### Exercise aim:
Across the records, count every line that includes "LIGHT" and give the number by itself.

### Task input:
.....
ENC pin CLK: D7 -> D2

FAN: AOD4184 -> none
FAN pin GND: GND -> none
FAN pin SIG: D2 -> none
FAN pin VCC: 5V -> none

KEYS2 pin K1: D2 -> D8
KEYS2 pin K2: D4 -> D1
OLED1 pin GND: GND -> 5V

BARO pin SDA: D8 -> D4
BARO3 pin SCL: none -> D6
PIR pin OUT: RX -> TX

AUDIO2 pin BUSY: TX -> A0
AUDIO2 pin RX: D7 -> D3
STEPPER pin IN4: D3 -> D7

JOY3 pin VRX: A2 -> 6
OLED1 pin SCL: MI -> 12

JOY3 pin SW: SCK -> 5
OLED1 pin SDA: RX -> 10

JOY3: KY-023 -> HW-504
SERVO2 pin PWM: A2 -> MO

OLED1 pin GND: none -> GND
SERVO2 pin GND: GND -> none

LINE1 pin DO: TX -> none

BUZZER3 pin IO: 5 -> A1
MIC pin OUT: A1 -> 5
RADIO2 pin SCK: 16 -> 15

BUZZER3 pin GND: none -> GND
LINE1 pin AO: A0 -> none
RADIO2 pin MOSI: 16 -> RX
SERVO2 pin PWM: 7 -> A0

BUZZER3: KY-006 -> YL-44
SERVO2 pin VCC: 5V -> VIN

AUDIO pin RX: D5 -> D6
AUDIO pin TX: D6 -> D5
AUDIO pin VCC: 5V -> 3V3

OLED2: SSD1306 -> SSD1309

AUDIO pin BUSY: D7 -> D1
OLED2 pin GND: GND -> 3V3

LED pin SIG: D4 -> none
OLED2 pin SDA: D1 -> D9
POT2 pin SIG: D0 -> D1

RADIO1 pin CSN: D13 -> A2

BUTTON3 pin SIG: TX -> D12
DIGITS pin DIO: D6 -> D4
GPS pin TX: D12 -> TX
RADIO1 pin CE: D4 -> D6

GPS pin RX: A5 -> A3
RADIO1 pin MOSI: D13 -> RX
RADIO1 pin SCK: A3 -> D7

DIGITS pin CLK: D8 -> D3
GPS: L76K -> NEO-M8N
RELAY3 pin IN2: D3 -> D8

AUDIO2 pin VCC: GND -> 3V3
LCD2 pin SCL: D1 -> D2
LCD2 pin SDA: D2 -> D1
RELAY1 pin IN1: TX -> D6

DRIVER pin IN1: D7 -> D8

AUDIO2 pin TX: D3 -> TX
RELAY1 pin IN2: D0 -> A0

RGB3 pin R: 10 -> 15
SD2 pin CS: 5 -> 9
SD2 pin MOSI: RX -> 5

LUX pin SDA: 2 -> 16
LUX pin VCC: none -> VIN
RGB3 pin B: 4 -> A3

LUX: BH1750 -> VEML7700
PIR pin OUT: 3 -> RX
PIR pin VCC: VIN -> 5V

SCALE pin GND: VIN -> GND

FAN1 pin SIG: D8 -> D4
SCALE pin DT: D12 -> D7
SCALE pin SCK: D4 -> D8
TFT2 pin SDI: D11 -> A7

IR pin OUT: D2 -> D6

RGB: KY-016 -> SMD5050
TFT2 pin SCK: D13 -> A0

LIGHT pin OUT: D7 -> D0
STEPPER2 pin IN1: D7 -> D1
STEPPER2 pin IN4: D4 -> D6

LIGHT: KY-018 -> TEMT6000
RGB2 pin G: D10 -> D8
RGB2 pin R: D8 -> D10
.....
### Expected answer:
2